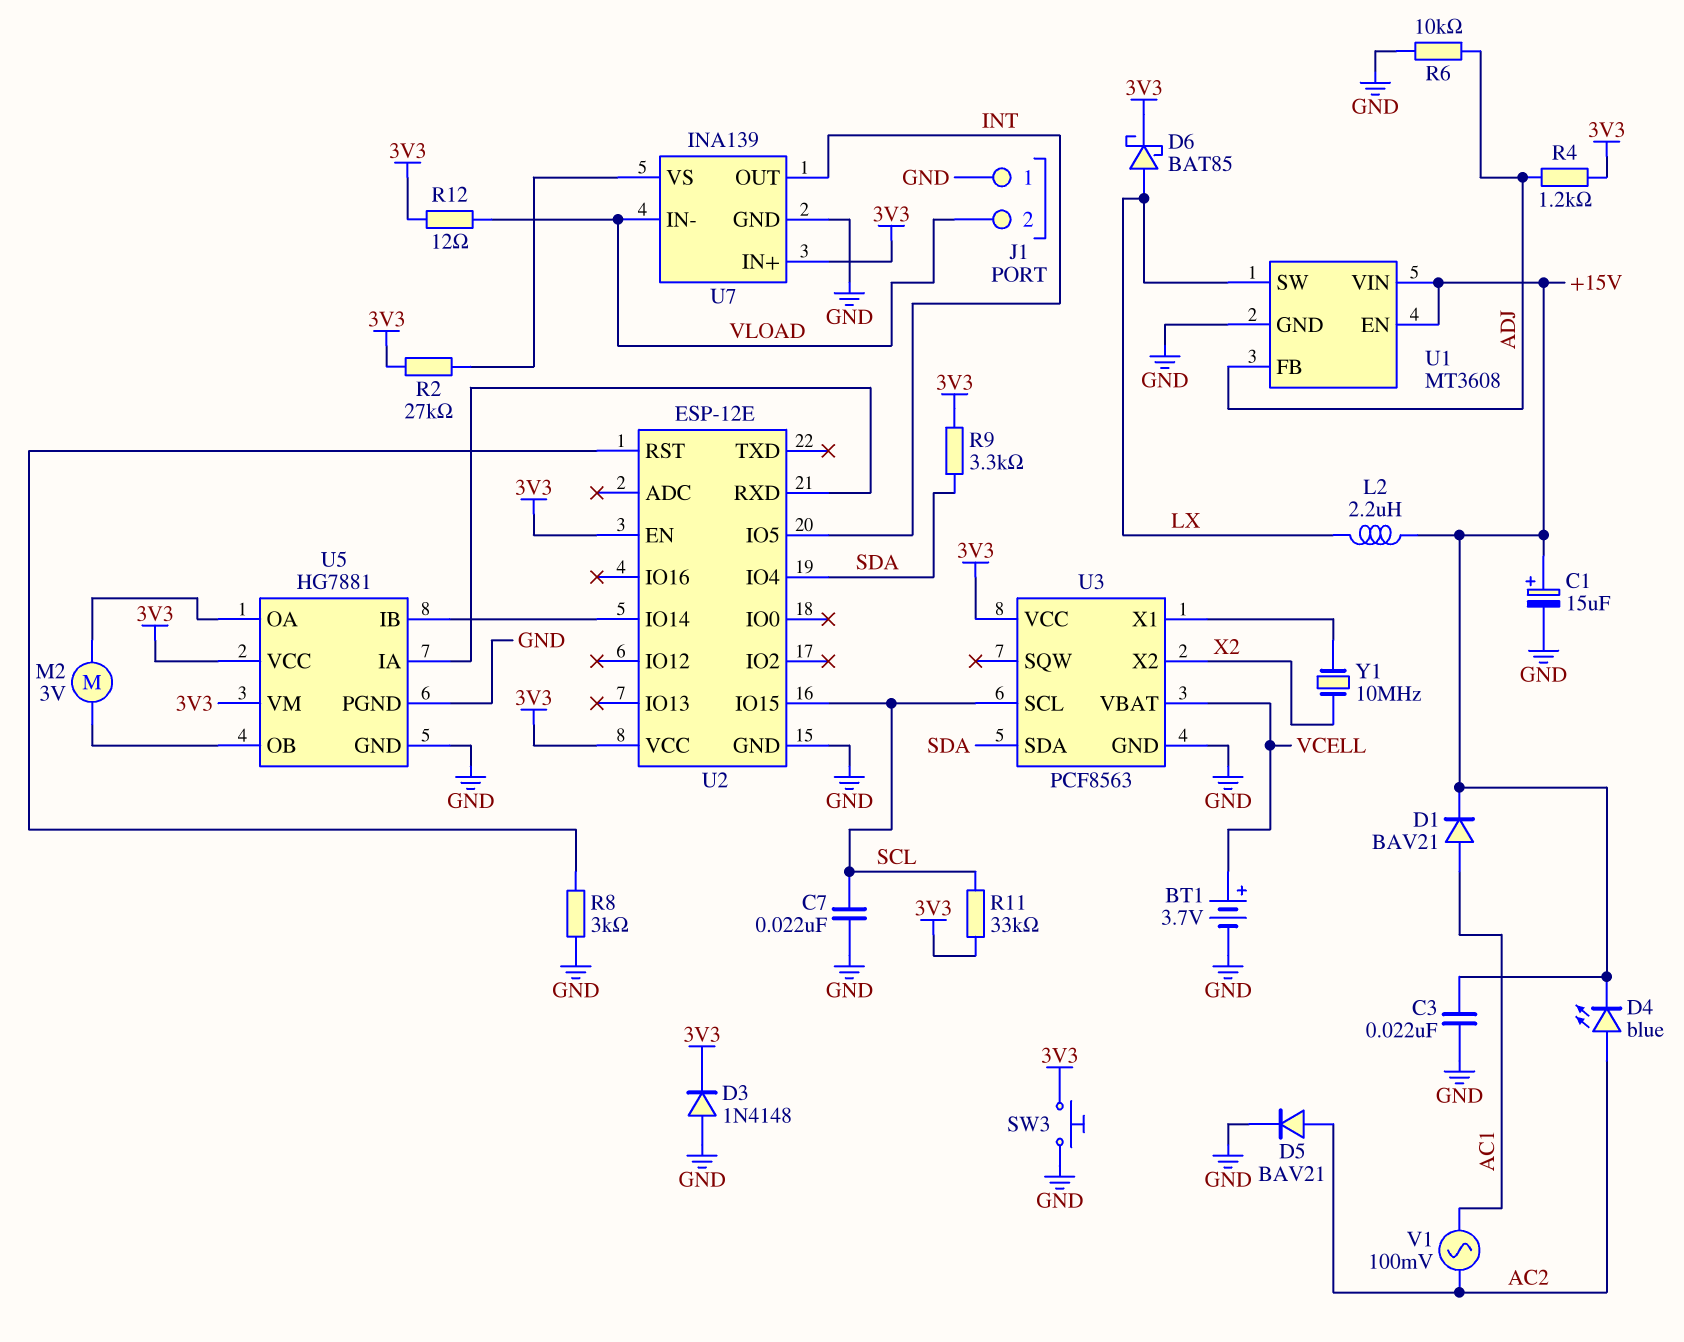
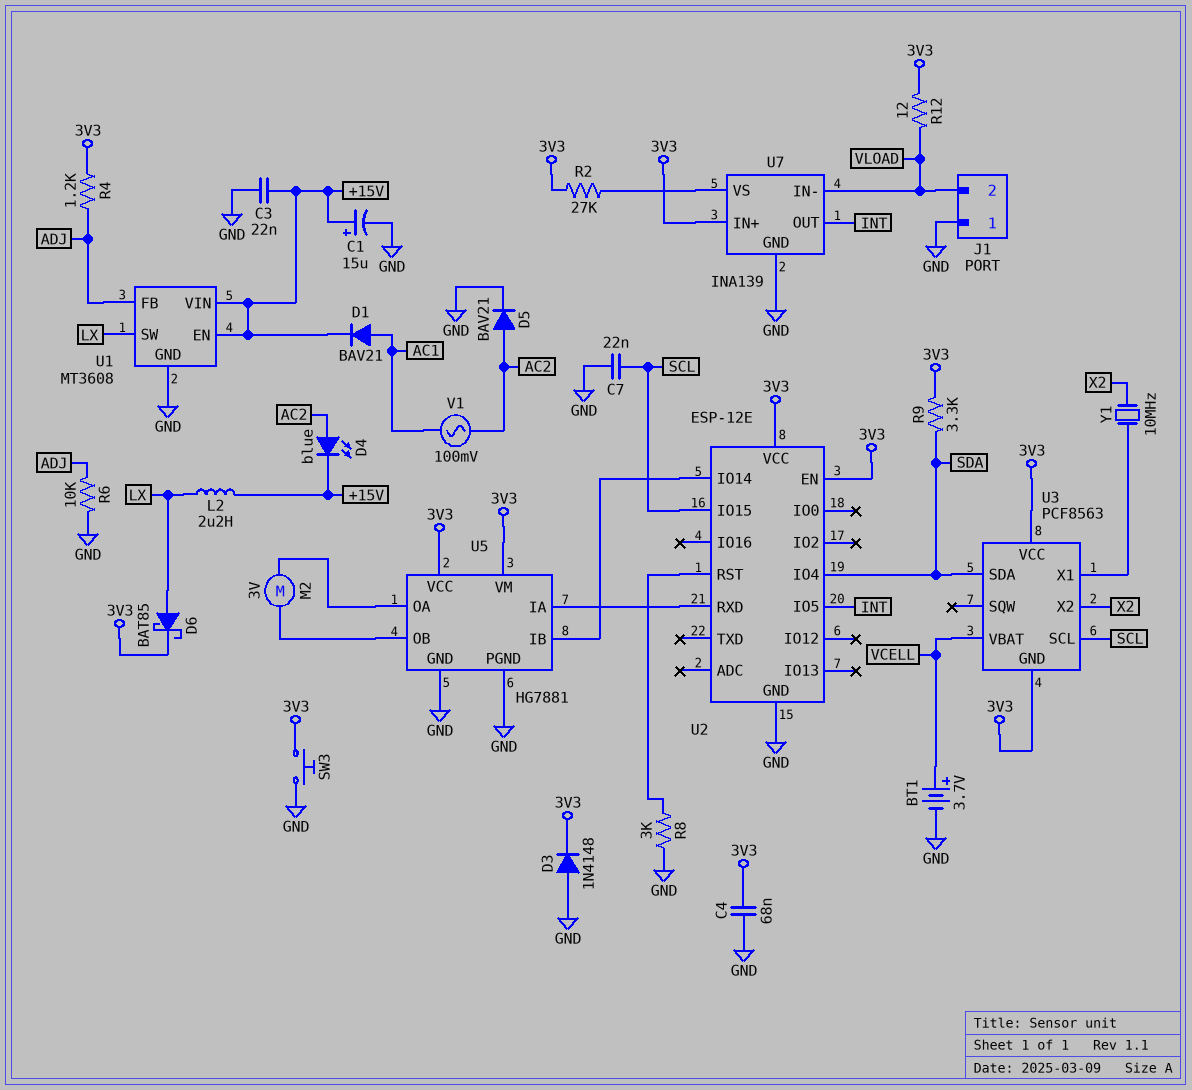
C4: none -> 68nF (3V3, GND)
R11: 33k (3V3, SCL) -> none
U3 pin GND: GND -> 3V3

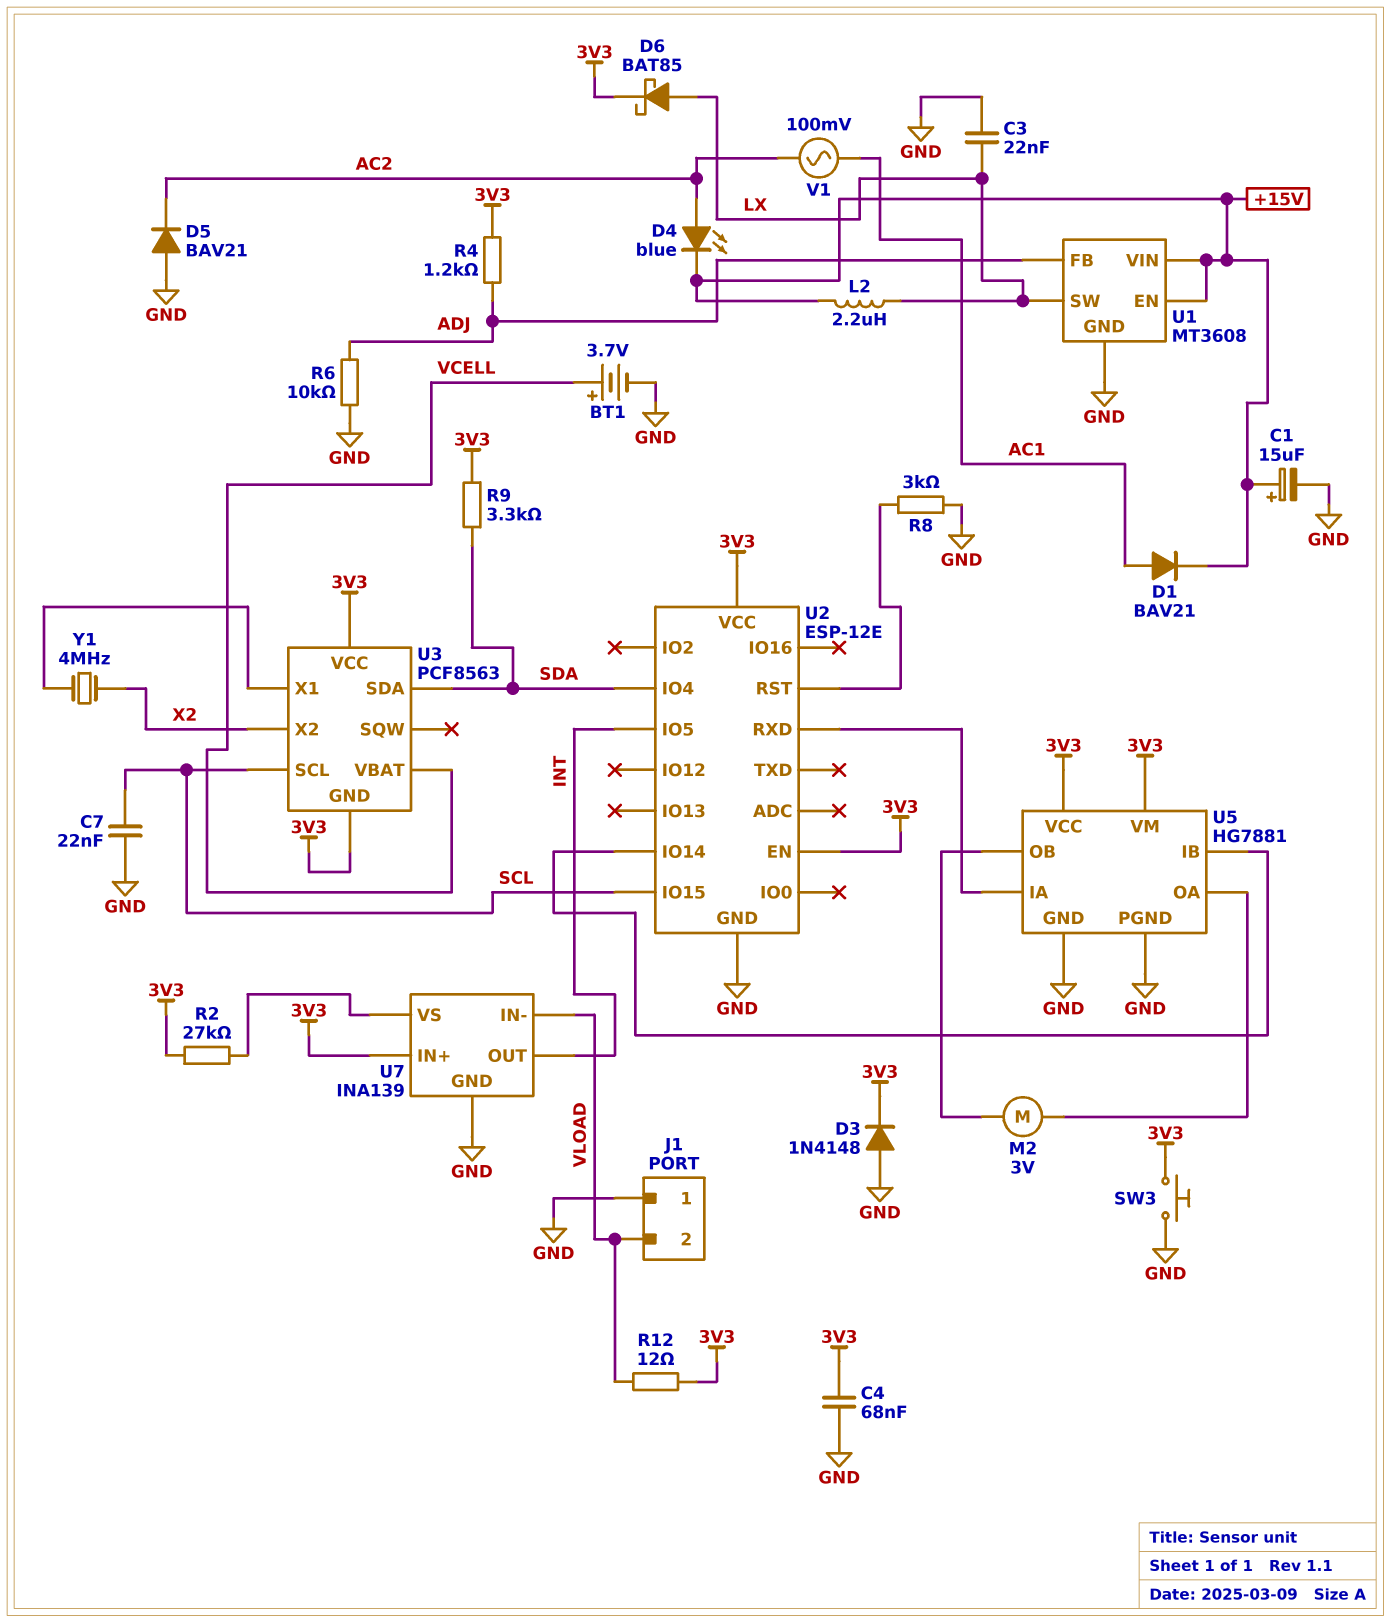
C3: 22nF (+15V, GND) -> 22nF (GND, LX)
D5: diode BAV21 (A AC2, K GND) -> diode BAV21 (A GND, K AC2)
Y1: 10MHz (U3/X1, X2) -> 4MHz (U3/X1, X2)

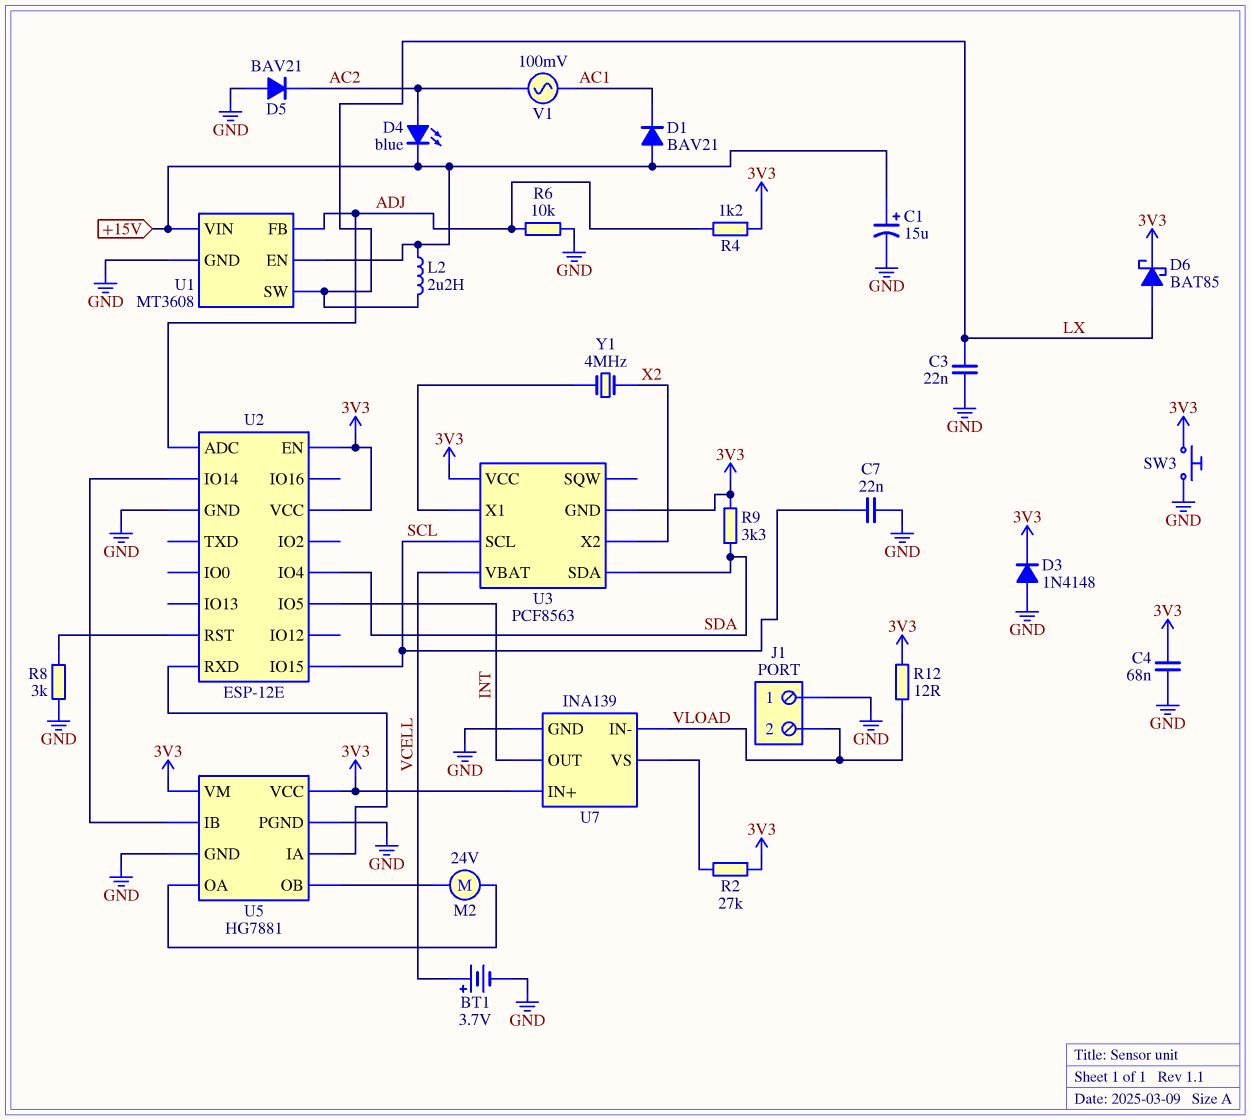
D1: diode BAV21 (A AC1, K +15V) -> diode BAV21 (A +15V, K AC1)
M2: motor 3V (U5/OA, U5/OB) -> motor 24V (U5/OA, U5/OB)
U2 pin ADC: none -> ADJ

### Problem details
Give back every record above word for word, dropping pictures.

### Exercise answer
C4: none -> 68nF (3V3, GND)
R11: 33k (3V3, SCL) -> none
U3 pin GND: GND -> 3V3

C3: 22nF (+15V, GND) -> 22nF (GND, LX)
D5: diode BAV21 (A AC2, K GND) -> diode BAV21 (A GND, K AC2)
Y1: 10MHz (U3/X1, X2) -> 4MHz (U3/X1, X2)

D1: diode BAV21 (A AC1, K +15V) -> diode BAV21 (A +15V, K AC1)
M2: motor 3V (U5/OA, U5/OB) -> motor 24V (U5/OA, U5/OB)
U2 pin ADC: none -> ADJ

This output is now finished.